⟨

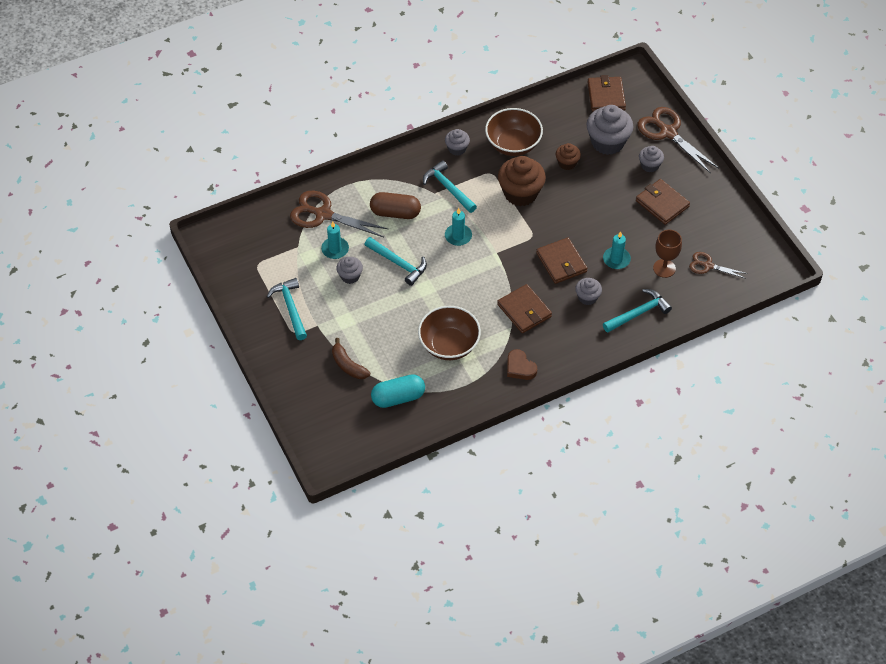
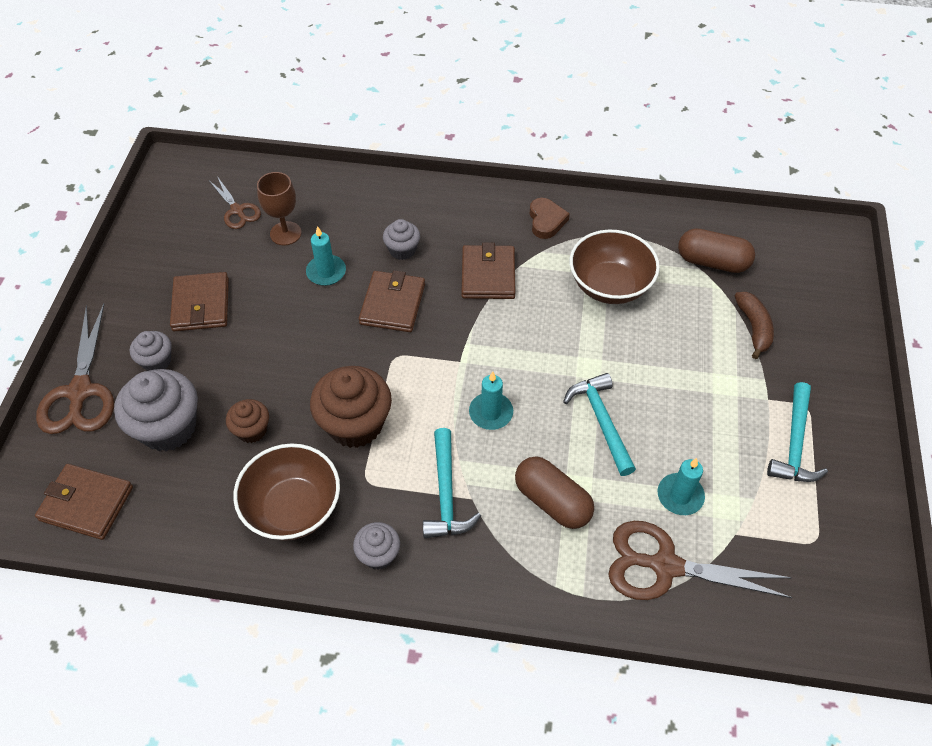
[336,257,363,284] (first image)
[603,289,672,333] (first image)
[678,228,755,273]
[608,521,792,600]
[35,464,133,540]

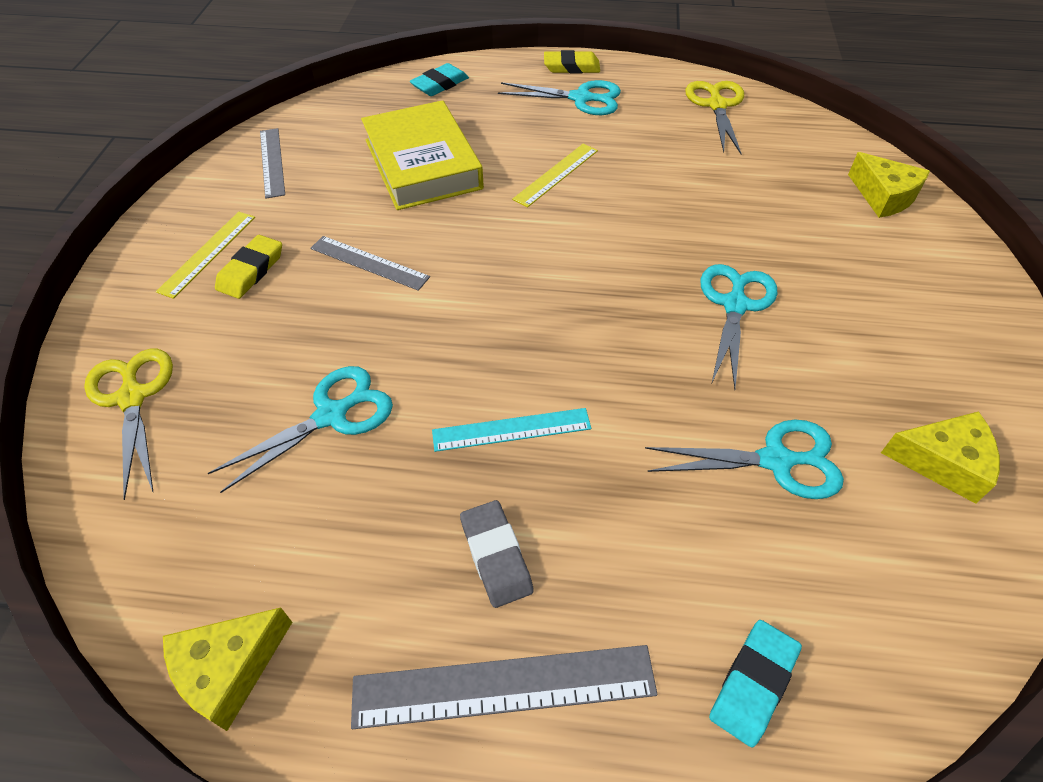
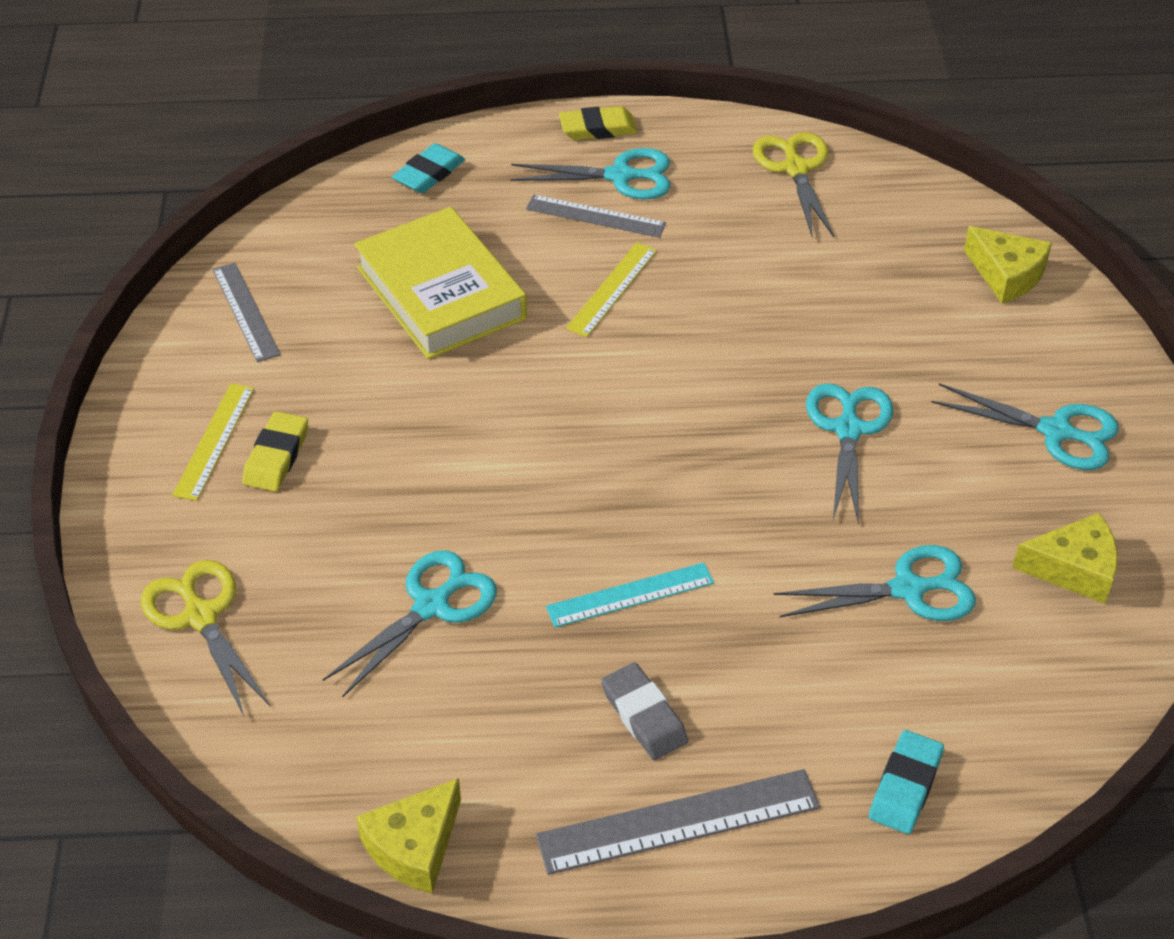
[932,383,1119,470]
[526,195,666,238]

⟩

Which lines of the data above contain "image"? Copy each one.

§ **Result of the task**
[336,257,363,284] (first image)
[603,289,672,333] (first image)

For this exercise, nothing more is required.